(PROVIDED INFORMATION)

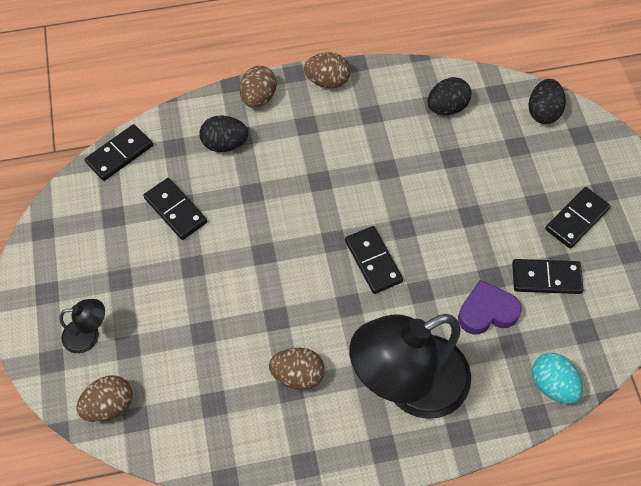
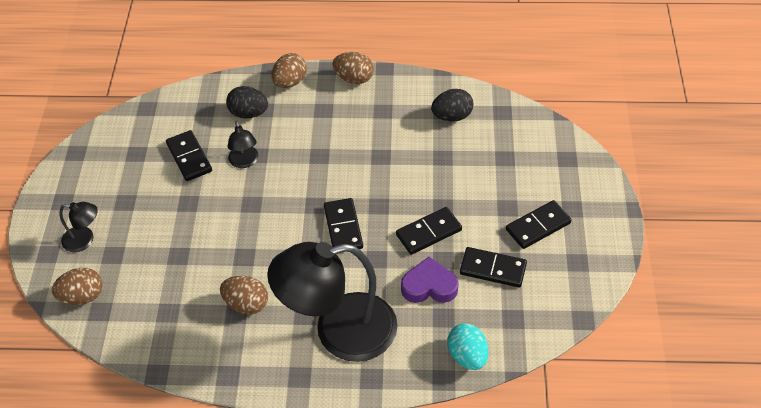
camera: 15 degrees right, 10 degrees down
(120, 154) = (158, 106): black domino -> black domino (429, 232)
(240, 204) = (244, 162): none -> black lamp
(543, 112) = (538, 134): black egg -> none

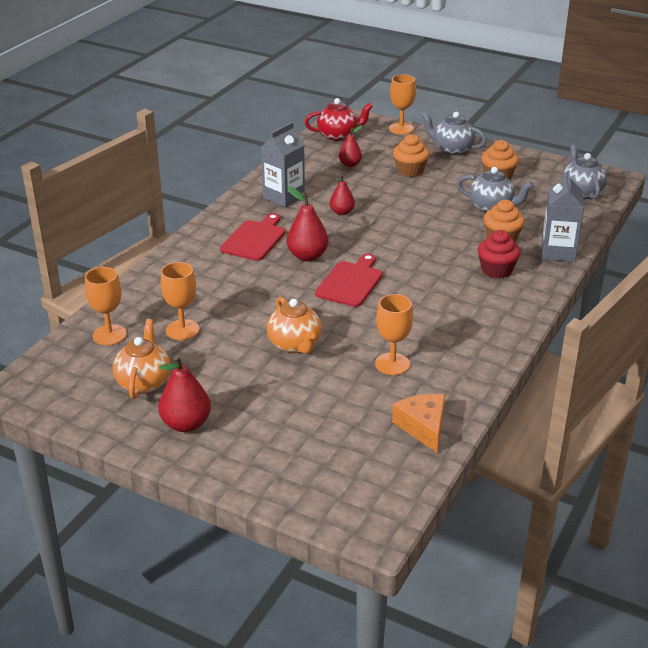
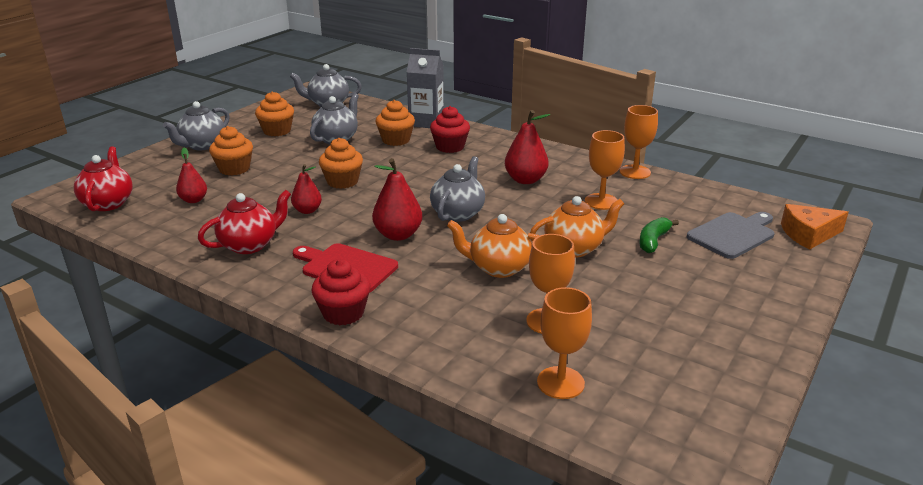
camera: 85 degrees left, 5 degrees down
(144, 382) = (660, 349): orange teapot -> orange teapot (498, 268)
(186, 424) = (728, 317): red pear -> red pear (525, 180)
(195, 245) = (343, 313): none -> red cupcake
(284, 197) = (250, 245): grey carton -> red teapot
(314, 392) = (653, 241): none -> green banana
(335, 447) = (733, 234): none -> grey cutting board
(350, 282) = (458, 213): red cutting board -> grey teapot
(399, 221) = (342, 181): none -> orange cupcake
(401, 128) = (127, 166): orange goblet -> orange goblet (635, 172)
(423, 427) = (689, 195): orange cheese -> orange cheese (808, 234)

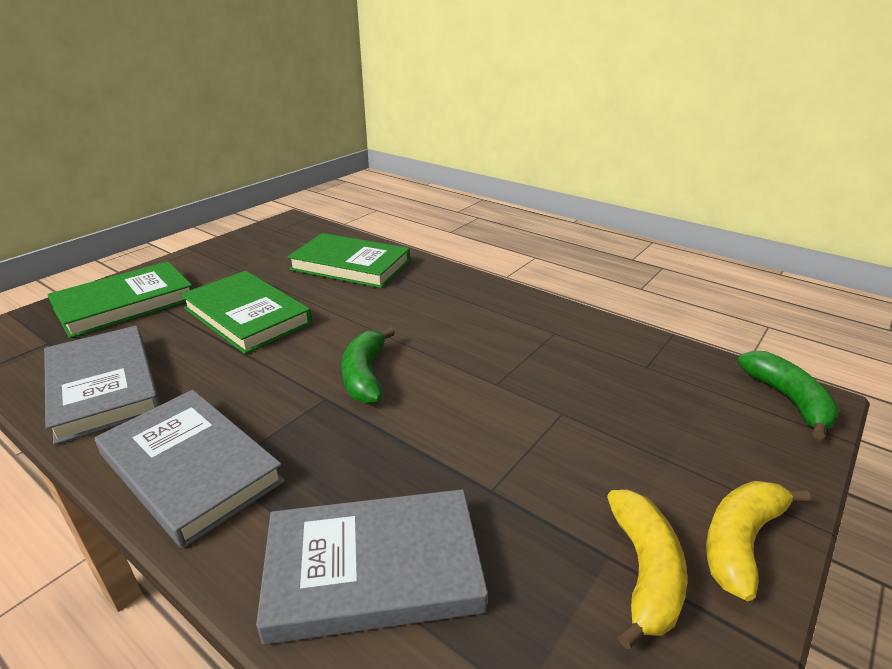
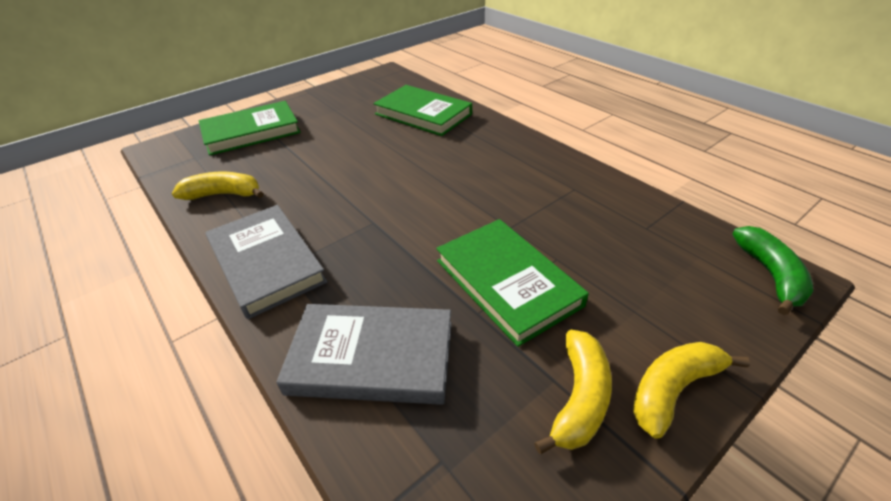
camera: 15 degrees right, 10 degrees up
(104, 386) = (223, 194): grey book -> yellow banana
(247, 316) = (334, 150): green book -> green book (507, 282)
(365, 375) = (408, 208): green banana -> none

(End PROVIDED INFORMATION)

PROBLEM DETAILS: In the records above, find every line that contains the word "down" and copy it.

ANSWER TO THE EXERCISE:
camera: 15 degrees right, 10 degrees down
camera: 85 degrees left, 5 degrees down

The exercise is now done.